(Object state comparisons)
====================

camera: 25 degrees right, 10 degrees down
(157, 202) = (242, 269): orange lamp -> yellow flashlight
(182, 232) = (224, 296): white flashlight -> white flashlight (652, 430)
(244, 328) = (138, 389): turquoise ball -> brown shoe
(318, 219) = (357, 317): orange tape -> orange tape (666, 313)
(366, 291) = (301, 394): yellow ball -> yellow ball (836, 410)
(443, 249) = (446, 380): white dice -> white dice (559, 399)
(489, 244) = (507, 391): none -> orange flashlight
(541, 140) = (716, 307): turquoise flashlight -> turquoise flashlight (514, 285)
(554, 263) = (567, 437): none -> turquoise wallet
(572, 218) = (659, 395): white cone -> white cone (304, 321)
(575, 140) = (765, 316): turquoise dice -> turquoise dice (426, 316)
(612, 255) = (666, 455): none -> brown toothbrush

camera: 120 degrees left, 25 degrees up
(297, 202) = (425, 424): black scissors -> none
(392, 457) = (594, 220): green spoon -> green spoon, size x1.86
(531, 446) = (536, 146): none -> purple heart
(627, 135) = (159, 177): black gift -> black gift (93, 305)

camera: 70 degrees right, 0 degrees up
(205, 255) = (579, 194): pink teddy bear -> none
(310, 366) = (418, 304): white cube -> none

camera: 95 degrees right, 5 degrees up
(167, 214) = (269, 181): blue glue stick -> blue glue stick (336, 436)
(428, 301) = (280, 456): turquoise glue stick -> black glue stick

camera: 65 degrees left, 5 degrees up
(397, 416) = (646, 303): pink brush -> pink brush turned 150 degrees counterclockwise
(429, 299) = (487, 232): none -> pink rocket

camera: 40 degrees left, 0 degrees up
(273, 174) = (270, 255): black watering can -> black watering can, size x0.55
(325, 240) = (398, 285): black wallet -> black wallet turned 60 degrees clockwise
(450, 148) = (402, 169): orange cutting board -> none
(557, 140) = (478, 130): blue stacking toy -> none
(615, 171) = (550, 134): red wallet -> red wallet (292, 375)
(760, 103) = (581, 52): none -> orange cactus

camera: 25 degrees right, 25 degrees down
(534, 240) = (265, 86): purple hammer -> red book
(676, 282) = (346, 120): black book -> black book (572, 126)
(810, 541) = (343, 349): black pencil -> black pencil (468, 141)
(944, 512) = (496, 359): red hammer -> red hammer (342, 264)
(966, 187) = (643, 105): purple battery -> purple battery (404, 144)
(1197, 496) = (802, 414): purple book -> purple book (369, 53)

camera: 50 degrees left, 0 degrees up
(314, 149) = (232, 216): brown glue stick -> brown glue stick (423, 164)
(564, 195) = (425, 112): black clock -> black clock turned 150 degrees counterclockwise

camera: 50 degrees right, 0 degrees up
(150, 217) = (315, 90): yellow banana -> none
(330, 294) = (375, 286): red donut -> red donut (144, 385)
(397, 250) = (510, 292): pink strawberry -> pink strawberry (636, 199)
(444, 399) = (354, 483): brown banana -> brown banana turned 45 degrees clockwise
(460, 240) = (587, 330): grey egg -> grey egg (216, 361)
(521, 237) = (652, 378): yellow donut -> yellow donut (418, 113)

====================

§ **Activity**: Print, without alteration, only the lines above between the one holding "camera: 40 degrees left, 0 degrees up" and the one holding "(557, 140) = (478, 130): blue", inclusive.

§ **Answer to this exercise**:
camera: 40 degrees left, 0 degrees up
(273, 174) = (270, 255): black watering can -> black watering can, size x0.55
(325, 240) = (398, 285): black wallet -> black wallet turned 60 degrees clockwise
(450, 148) = (402, 169): orange cutting board -> none
(557, 140) = (478, 130): blue stacking toy -> none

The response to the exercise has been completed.